**INPUT DATA:**
————

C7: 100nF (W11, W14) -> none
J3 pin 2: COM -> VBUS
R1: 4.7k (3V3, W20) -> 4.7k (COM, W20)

————

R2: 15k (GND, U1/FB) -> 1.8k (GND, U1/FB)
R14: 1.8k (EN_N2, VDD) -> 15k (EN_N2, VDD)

————

**WORK REQUIRED:** The response must hold only the lines above from the line with "R2: 15k (GND, U1/FB) -> 1.8k (GND, U1/FB)" through the line with "R14: 1.8k (EN_N2, VDD) -> 15k (EN_N2, VDD)", each copied exactly, both ends kept.

**EXERCISE ANSWER:**
R2: 15k (GND, U1/FB) -> 1.8k (GND, U1/FB)
R14: 1.8k (EN_N2, VDD) -> 15k (EN_N2, VDD)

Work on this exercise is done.